:: What you will do ::
Lay out everything from the start of the data down to the line containing "tempestuous (215, 1834)", that line included, as a numbered list with blank lines omitted.

:: Source data ::
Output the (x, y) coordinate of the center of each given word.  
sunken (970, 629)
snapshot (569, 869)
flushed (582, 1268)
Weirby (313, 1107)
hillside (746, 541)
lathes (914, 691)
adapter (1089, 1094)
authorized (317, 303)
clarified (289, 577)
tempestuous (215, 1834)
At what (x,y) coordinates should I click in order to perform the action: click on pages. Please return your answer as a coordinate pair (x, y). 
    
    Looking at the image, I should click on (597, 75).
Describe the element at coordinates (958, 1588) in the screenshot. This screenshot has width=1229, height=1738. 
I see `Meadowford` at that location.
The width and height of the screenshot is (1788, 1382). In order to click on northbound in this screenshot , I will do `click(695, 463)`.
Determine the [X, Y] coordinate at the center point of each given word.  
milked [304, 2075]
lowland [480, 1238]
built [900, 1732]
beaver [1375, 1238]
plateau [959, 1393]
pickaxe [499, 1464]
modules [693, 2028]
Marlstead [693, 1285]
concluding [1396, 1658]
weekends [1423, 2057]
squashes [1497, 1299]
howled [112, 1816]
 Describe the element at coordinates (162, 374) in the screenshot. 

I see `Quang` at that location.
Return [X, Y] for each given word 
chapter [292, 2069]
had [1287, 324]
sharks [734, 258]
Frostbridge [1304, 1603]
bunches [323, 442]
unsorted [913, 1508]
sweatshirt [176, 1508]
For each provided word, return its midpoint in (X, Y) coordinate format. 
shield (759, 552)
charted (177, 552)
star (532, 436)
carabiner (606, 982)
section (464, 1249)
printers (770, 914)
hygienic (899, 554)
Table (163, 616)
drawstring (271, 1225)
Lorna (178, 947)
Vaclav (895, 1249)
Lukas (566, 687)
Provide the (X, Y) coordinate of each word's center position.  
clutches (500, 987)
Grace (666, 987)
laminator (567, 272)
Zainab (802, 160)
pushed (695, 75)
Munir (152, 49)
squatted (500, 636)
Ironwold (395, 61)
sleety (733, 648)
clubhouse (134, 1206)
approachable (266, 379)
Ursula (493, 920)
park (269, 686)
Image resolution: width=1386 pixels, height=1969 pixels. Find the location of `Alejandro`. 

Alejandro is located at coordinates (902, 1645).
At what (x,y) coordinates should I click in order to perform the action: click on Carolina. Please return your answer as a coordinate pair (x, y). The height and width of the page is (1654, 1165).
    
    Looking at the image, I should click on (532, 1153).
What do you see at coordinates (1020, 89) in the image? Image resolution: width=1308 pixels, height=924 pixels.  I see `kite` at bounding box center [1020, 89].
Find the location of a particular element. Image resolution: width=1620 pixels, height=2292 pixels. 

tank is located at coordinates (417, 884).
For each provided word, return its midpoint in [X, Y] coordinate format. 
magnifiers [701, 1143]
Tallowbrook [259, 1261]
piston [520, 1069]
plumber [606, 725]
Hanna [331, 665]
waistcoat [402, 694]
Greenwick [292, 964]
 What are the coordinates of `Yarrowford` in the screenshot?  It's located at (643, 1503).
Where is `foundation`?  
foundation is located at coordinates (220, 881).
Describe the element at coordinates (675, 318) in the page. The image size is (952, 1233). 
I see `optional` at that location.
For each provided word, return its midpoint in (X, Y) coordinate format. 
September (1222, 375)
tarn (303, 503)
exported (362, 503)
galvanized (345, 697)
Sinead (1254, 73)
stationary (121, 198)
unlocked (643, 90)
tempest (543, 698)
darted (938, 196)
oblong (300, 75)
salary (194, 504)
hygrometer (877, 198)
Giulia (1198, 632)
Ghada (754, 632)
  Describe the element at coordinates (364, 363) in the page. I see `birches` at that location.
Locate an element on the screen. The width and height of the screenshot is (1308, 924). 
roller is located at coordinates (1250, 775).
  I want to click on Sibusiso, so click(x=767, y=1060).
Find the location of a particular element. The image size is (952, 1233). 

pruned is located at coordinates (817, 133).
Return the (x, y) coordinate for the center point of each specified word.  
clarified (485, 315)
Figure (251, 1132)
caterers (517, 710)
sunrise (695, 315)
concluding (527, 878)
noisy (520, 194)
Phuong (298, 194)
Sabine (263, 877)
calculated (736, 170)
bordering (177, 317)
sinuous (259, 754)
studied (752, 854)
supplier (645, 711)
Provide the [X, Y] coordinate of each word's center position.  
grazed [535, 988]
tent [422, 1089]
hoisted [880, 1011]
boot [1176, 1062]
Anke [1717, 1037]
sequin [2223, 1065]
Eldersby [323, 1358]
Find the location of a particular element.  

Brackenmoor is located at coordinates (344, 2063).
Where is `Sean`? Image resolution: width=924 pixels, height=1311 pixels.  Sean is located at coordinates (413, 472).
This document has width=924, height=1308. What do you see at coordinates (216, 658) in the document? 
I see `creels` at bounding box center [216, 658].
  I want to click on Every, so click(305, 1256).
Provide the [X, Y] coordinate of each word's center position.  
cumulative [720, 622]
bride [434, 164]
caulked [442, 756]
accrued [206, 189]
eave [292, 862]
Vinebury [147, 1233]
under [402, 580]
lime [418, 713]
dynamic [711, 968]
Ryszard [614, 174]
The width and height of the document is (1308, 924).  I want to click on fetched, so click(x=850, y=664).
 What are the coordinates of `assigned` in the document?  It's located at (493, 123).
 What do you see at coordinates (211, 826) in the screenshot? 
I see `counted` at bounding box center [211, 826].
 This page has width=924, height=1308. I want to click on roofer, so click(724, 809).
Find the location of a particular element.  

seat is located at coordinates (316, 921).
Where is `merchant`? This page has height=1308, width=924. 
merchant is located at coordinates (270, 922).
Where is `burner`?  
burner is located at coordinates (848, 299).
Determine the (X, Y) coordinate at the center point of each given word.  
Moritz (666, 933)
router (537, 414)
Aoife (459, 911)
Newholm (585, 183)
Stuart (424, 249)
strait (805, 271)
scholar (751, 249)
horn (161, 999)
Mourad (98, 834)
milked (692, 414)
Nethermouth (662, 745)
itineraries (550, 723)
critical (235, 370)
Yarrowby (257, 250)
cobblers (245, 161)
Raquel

:: Worked answer ::
1. Output the (x, y) coordinate of the center of each given word.  
2. sunken (970, 629)
3. snapshot (569, 869)
4. flushed (582, 1268)
5. Weirby (313, 1107)
6. hillside (746, 541)
7. lathes (914, 691)
8. adapter (1089, 1094)
9. authorized (317, 303)
10. clarified (289, 577)
11. tempestuous (215, 1834)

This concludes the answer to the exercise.